▶ **Instructions to follow**
Begin at the line below that holds "red spool [251,228,276,258]" and end at the line that holds "red wallet [478,249,552,292]", transcribing each line exactly and skipping any picture.

Items from a dataset:
[Start of section]

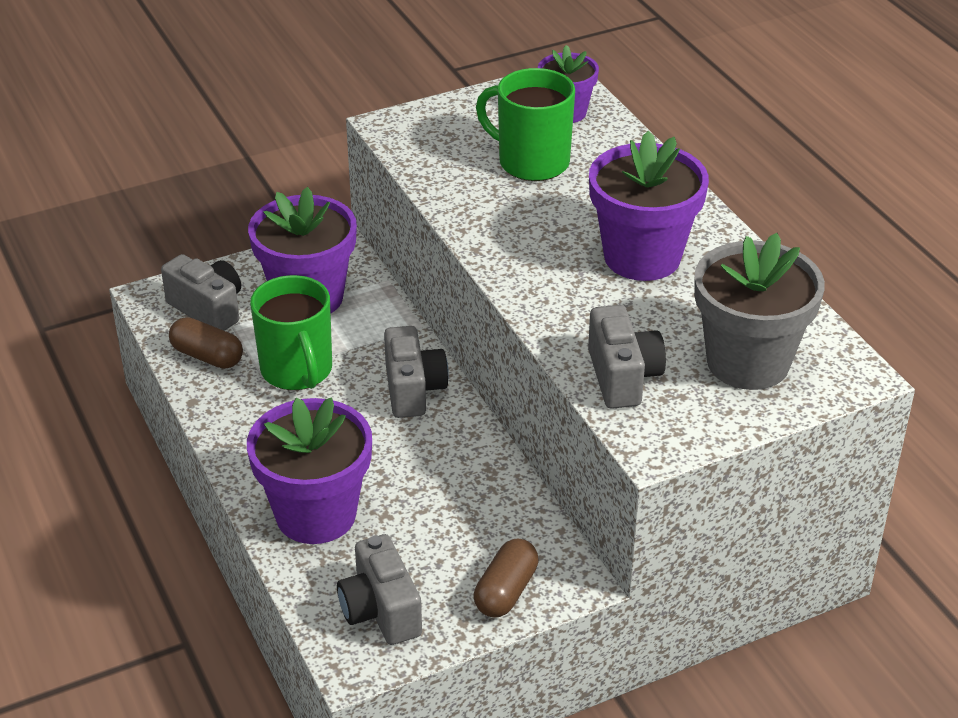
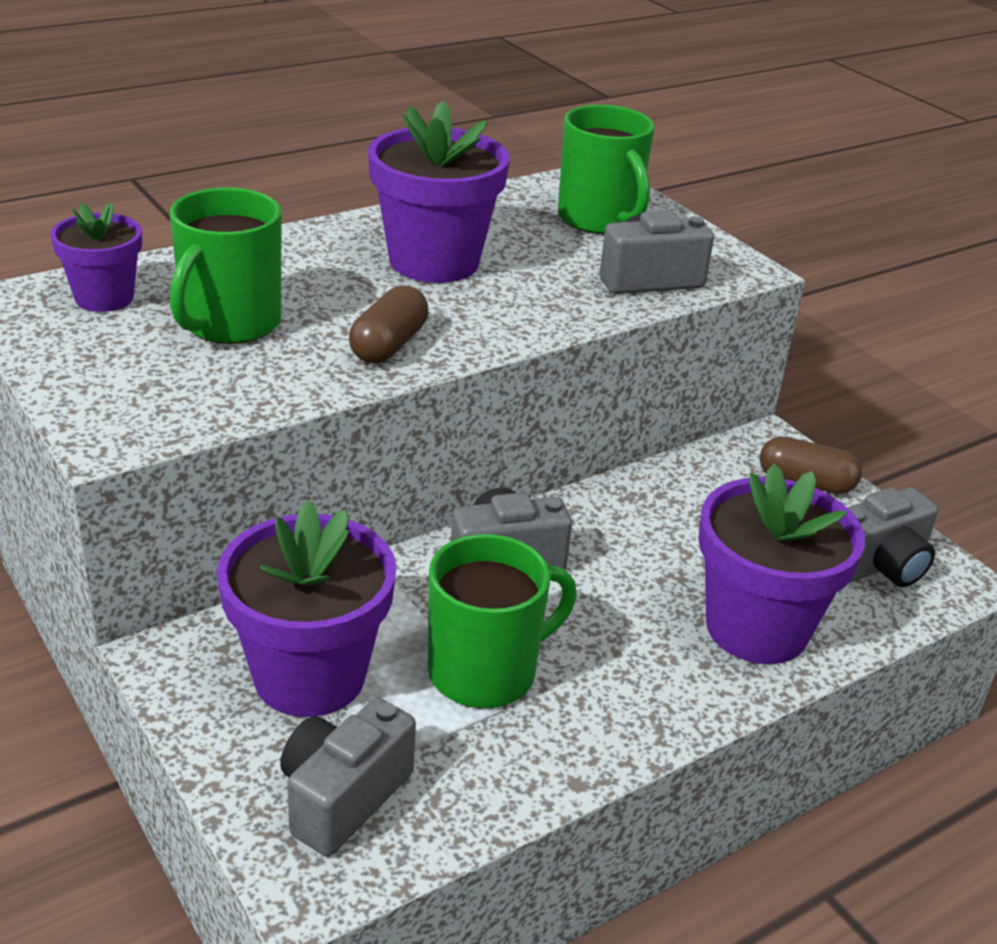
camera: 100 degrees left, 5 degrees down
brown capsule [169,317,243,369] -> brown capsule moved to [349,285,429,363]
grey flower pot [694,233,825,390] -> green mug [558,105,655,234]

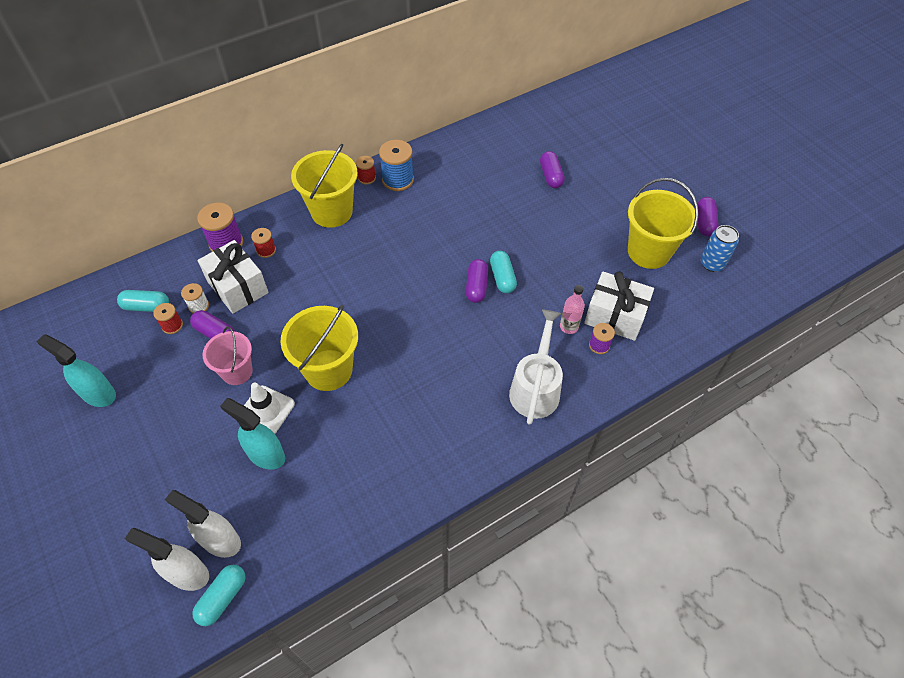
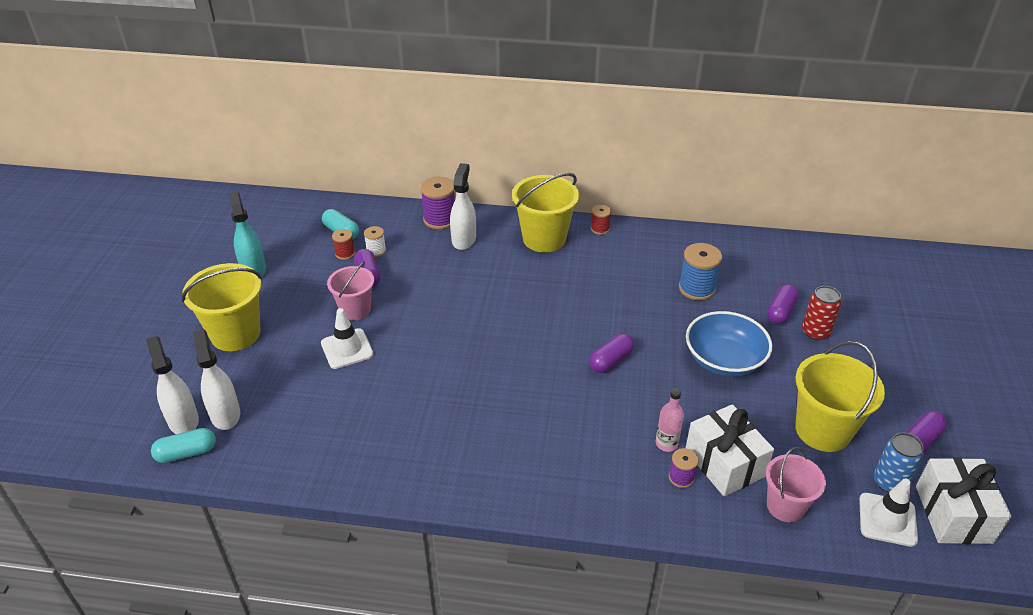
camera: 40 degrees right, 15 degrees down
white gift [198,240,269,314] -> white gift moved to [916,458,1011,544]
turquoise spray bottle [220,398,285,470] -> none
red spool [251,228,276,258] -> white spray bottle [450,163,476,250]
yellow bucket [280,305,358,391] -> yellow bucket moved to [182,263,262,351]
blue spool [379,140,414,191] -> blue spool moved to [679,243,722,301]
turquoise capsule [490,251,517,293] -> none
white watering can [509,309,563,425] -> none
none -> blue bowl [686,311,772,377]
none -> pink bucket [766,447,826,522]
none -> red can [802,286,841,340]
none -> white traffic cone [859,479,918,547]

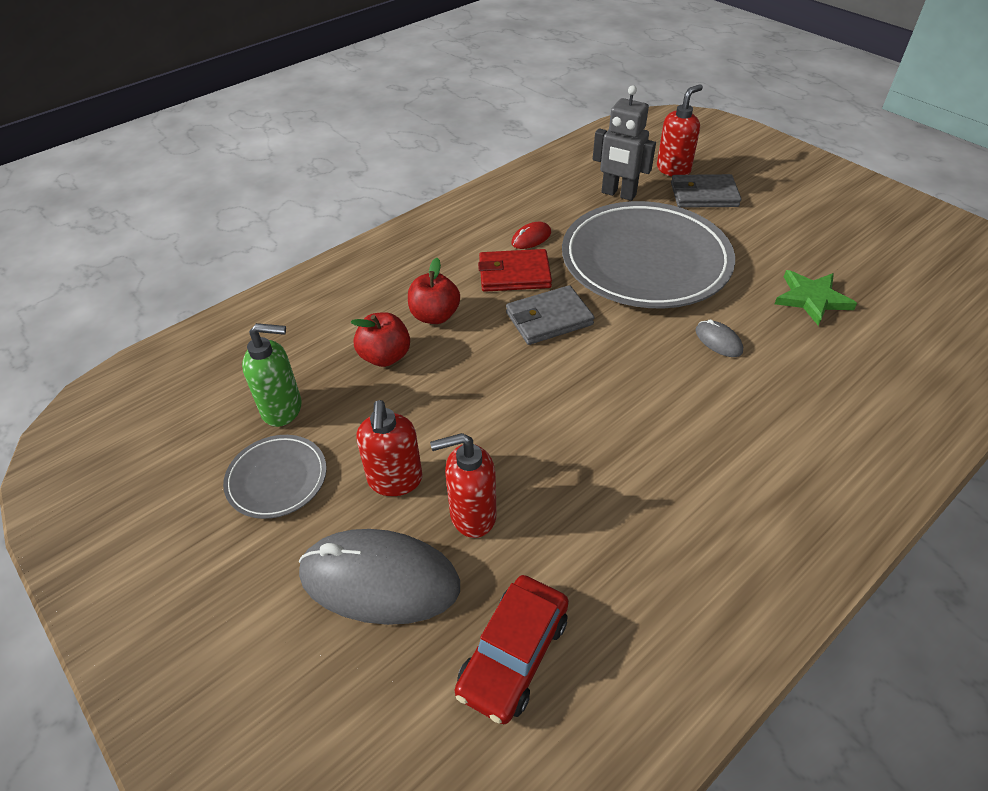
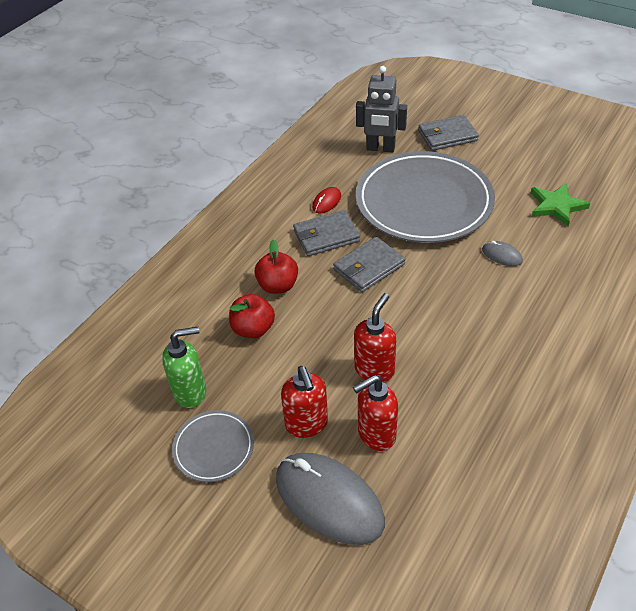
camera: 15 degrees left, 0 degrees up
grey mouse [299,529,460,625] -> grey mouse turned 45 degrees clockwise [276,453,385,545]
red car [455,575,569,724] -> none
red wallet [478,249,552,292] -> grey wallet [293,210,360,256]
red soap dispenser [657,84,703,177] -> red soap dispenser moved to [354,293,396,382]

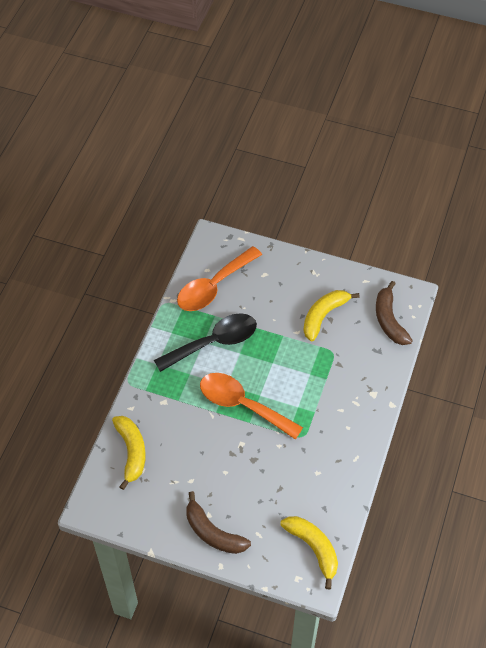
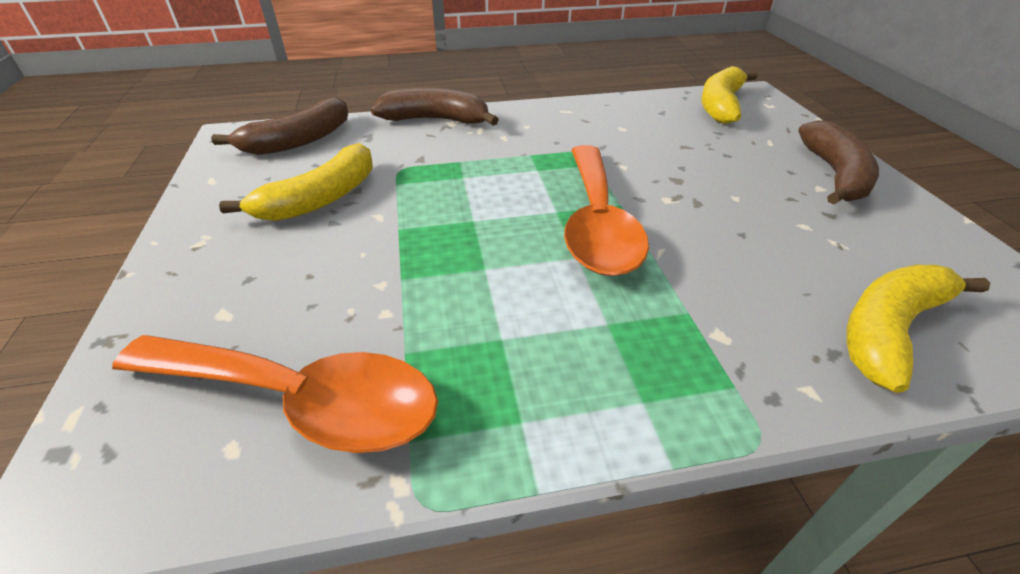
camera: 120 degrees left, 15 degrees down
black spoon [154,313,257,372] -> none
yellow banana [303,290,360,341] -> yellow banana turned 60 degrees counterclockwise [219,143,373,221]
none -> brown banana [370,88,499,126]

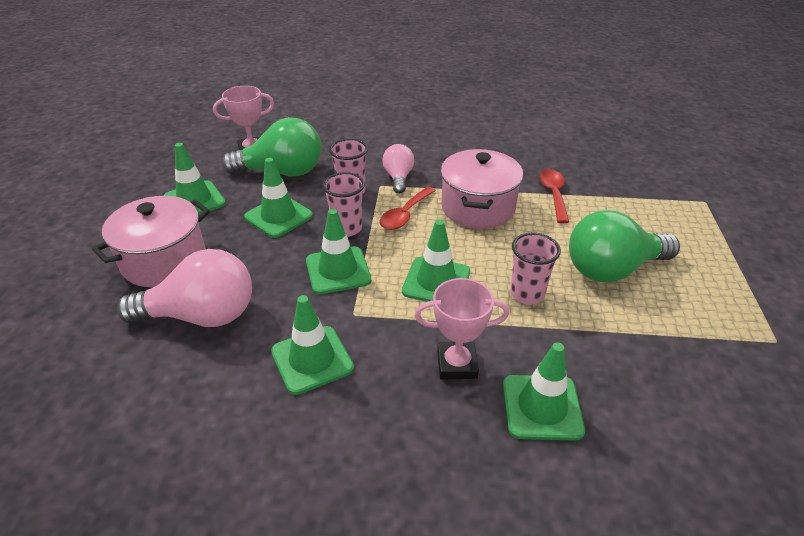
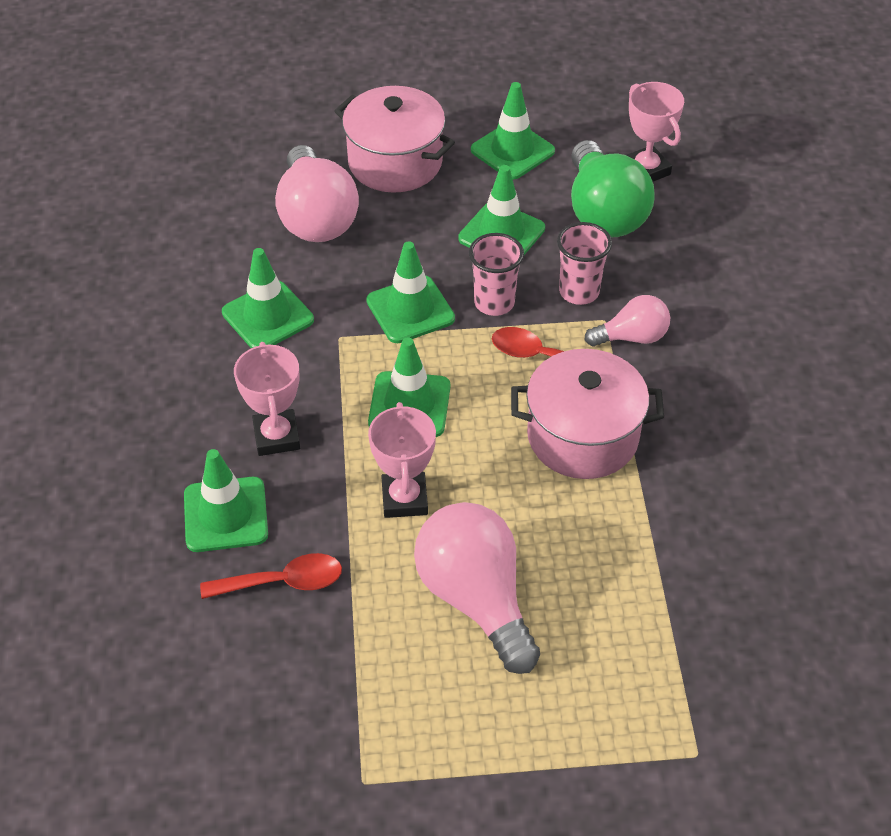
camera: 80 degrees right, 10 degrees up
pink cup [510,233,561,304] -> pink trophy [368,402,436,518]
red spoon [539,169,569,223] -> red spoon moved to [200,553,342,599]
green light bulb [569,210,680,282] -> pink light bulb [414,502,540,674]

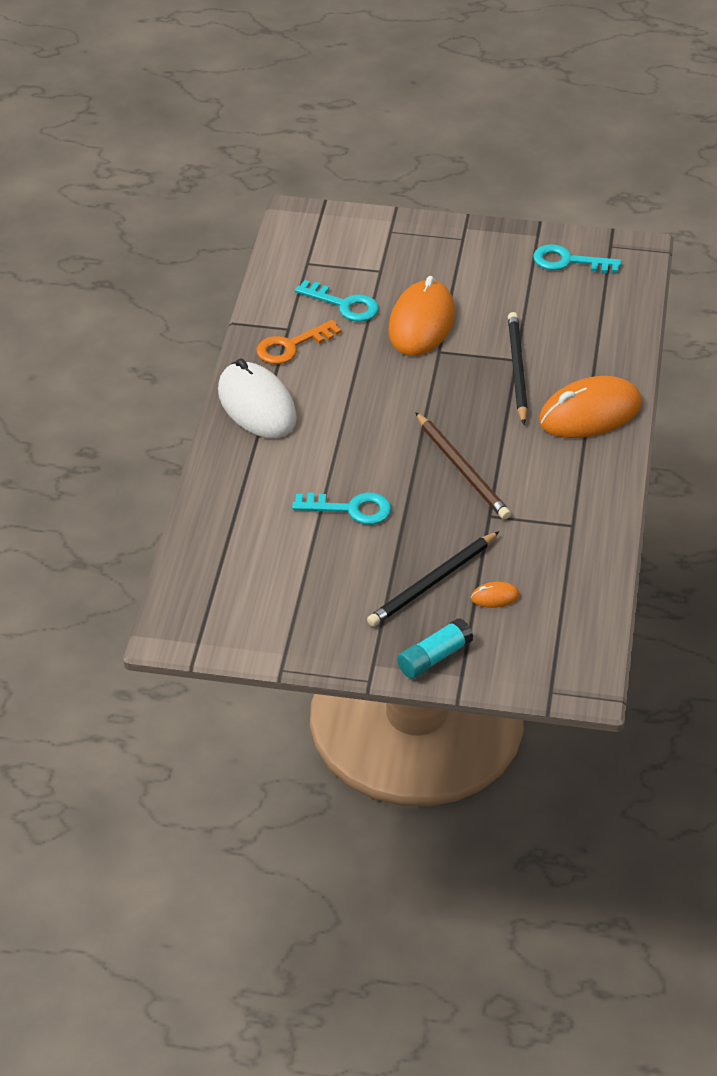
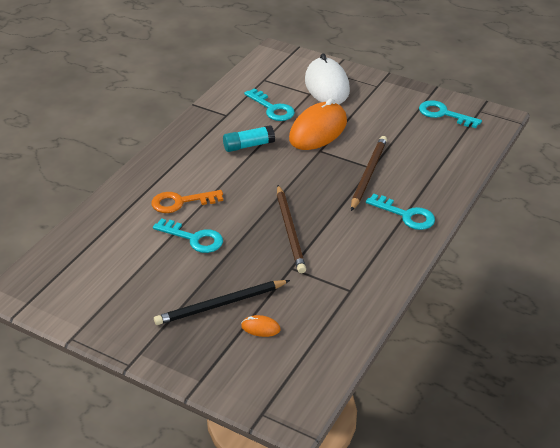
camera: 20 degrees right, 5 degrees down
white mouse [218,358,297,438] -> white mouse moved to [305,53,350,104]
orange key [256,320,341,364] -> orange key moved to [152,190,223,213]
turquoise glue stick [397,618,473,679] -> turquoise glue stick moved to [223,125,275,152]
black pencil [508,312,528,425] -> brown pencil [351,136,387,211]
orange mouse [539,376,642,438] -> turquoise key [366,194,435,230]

[End of section]

▶ **Output for this exercise**
red spool [251,228,276,258] -> white spray bottle [450,163,476,250]
yellow bucket [280,305,358,391] -> yellow bucket moved to [182,263,262,351]
blue spool [379,140,414,191] -> blue spool moved to [679,243,722,301]
turquoise capsule [490,251,517,293] -> none
white watering can [509,309,563,425] -> none
none -> blue bowl [686,311,772,377]
none -> pink bucket [766,447,826,522]
none -> red can [802,286,841,340]
none -> white traffic cone [859,479,918,547]

camera: 15 degrees left, 0 degrees up
grey mouse [299,529,460,625] -> grey mouse turned 45 degrees clockwise [276,453,385,545]
red car [455,575,569,724] -> none
red wallet [478,249,552,292] -> grey wallet [293,210,360,256]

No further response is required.